Your answer must consist solely of the lines from the one containing "RFID: PN532 -> MFRC522" through the last line of the records below, reproduced exactly, with all pictures omitted.

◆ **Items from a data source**
»»
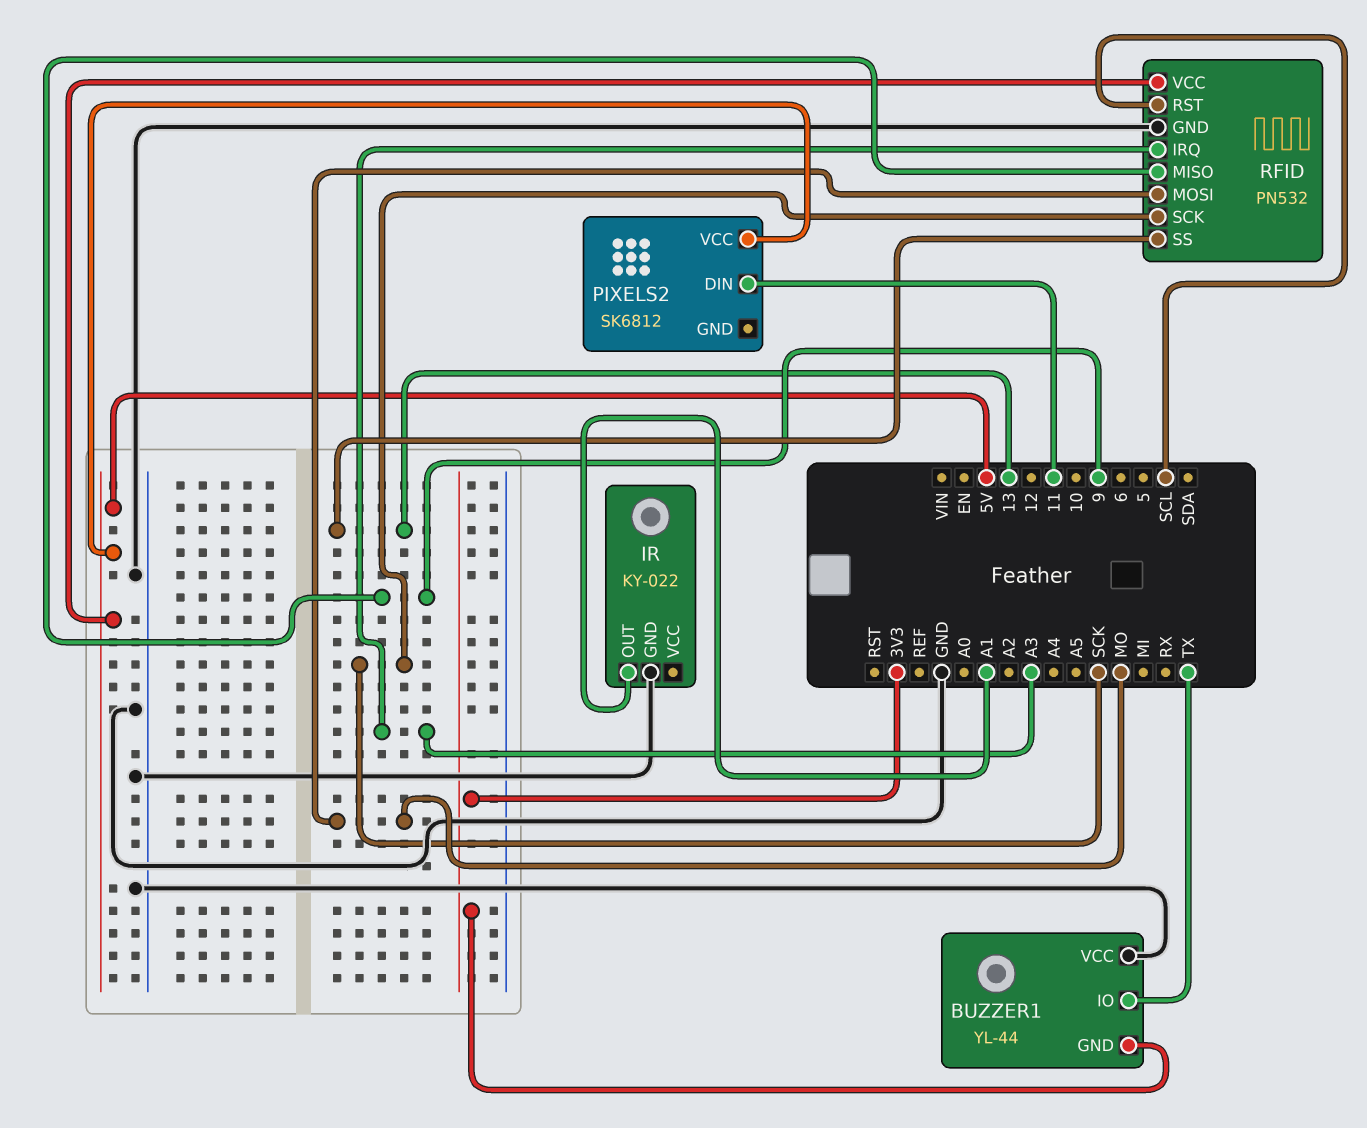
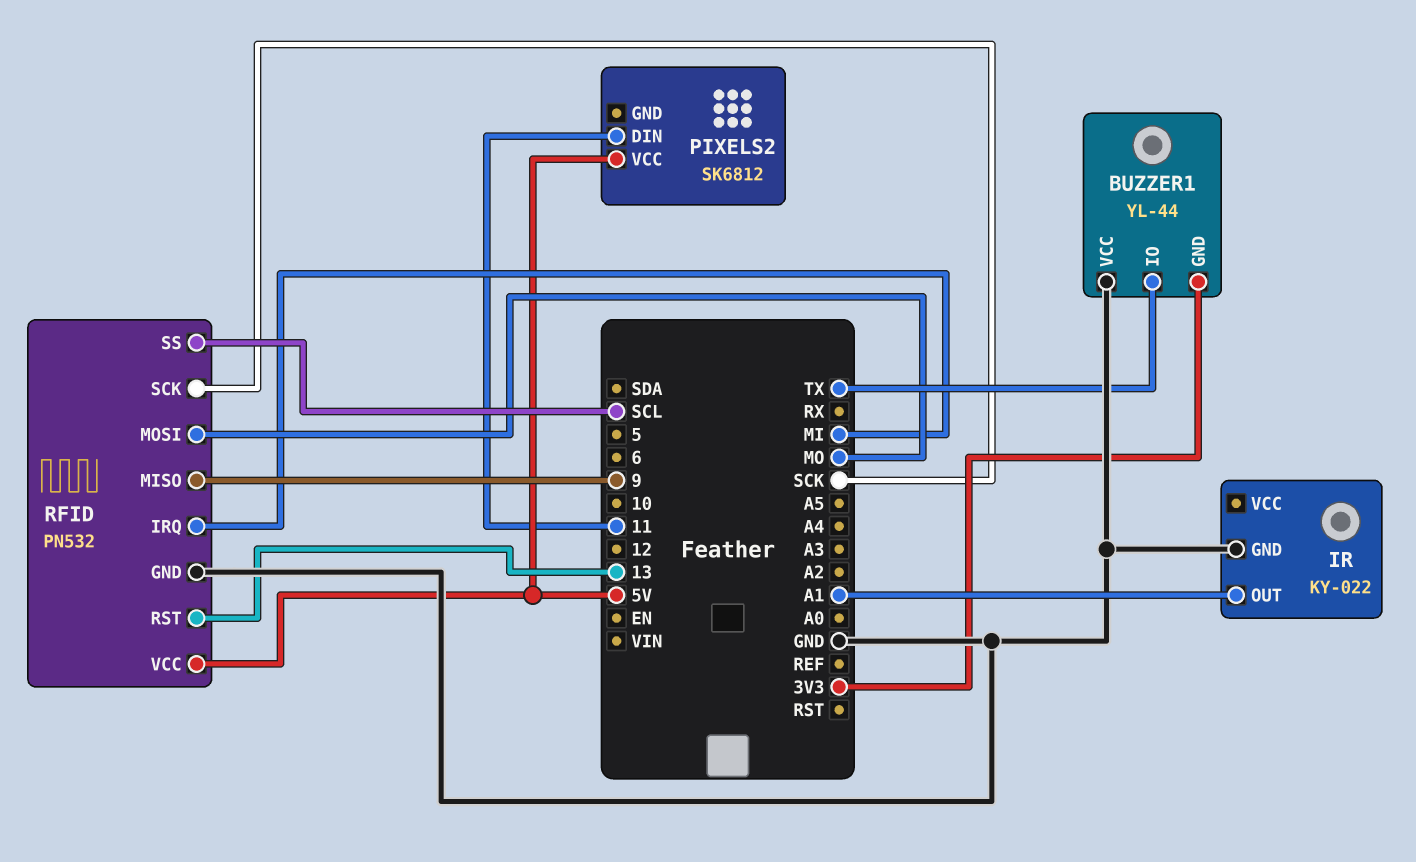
RFID pin IRQ: A3 -> MI
RFID pin RST: SCL -> 13
RFID pin SS: 13 -> SCL

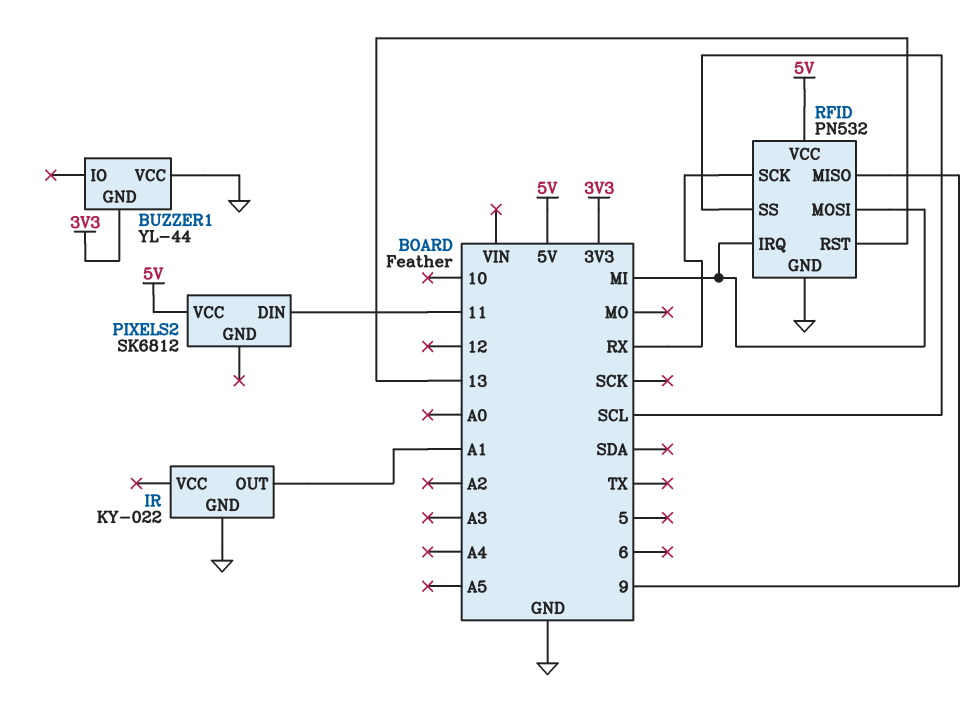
BUZZER1 pin IO: TX -> none
RFID pin MOSI: MO -> MI
RFID pin SCK: SCK -> RX

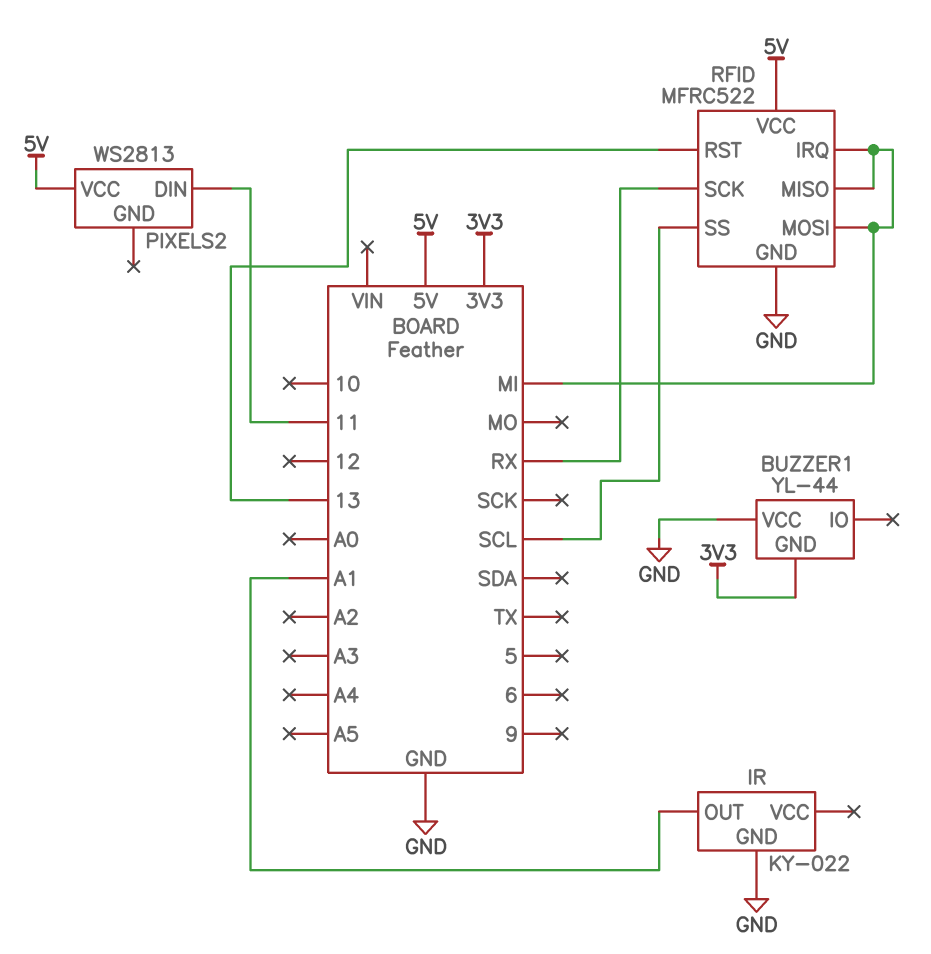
PIXELS2: SK6812 -> WS2813
RFID: PN532 -> MFRC522
RFID pin MISO: 9 -> MI

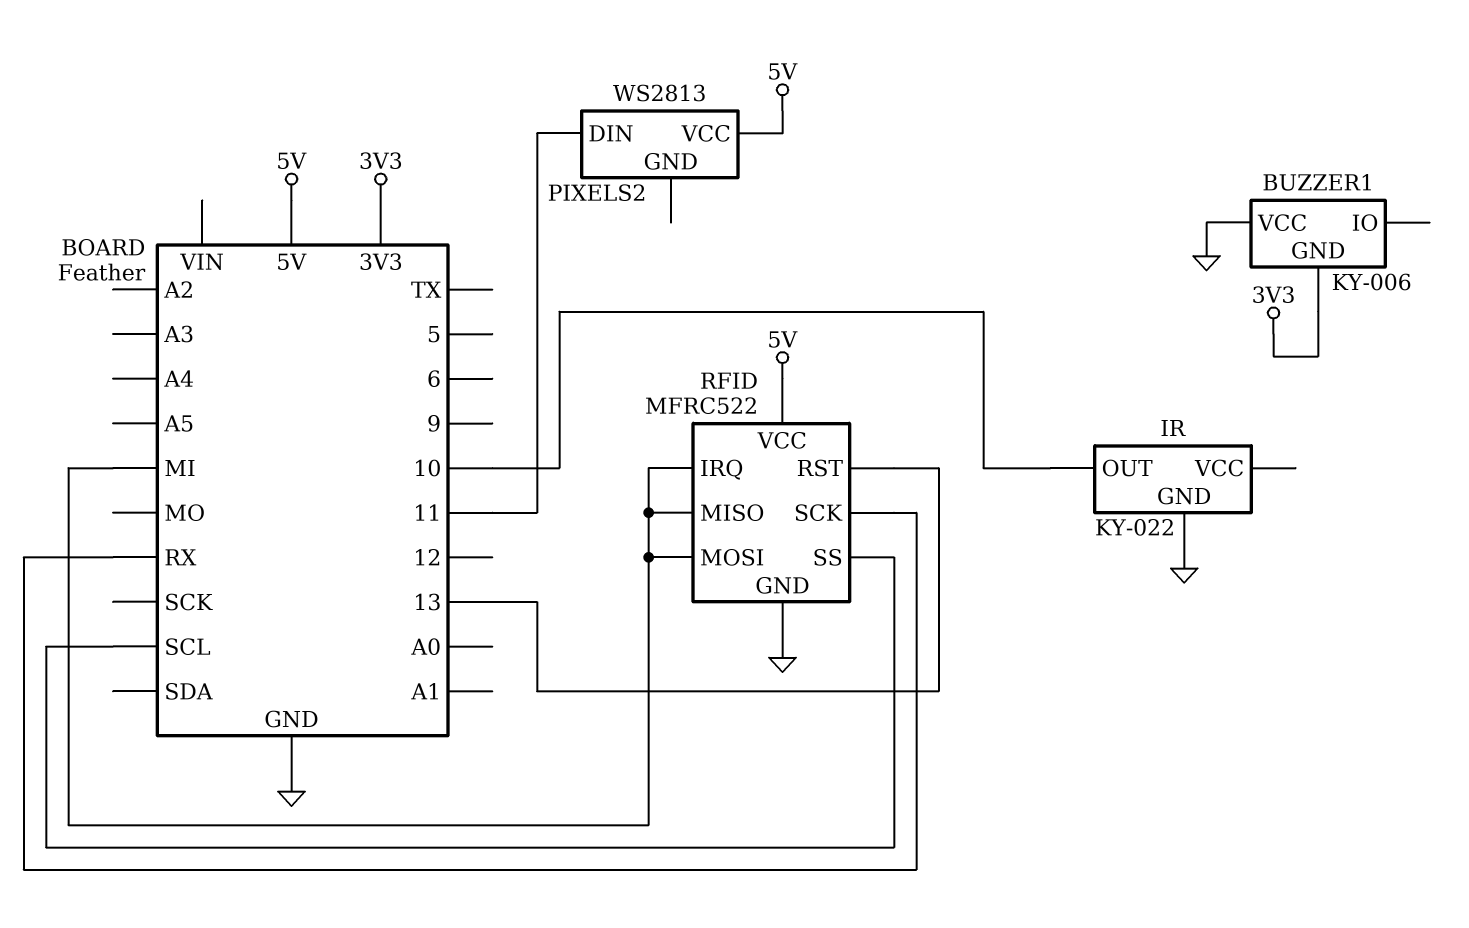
BUZZER1: YL-44 -> KY-006
IR pin OUT: A1 -> 10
««
◆ **SOLVED PROBLEM**
RFID: PN532 -> MFRC522
RFID pin MISO: 9 -> MI

BUZZER1: YL-44 -> KY-006
IR pin OUT: A1 -> 10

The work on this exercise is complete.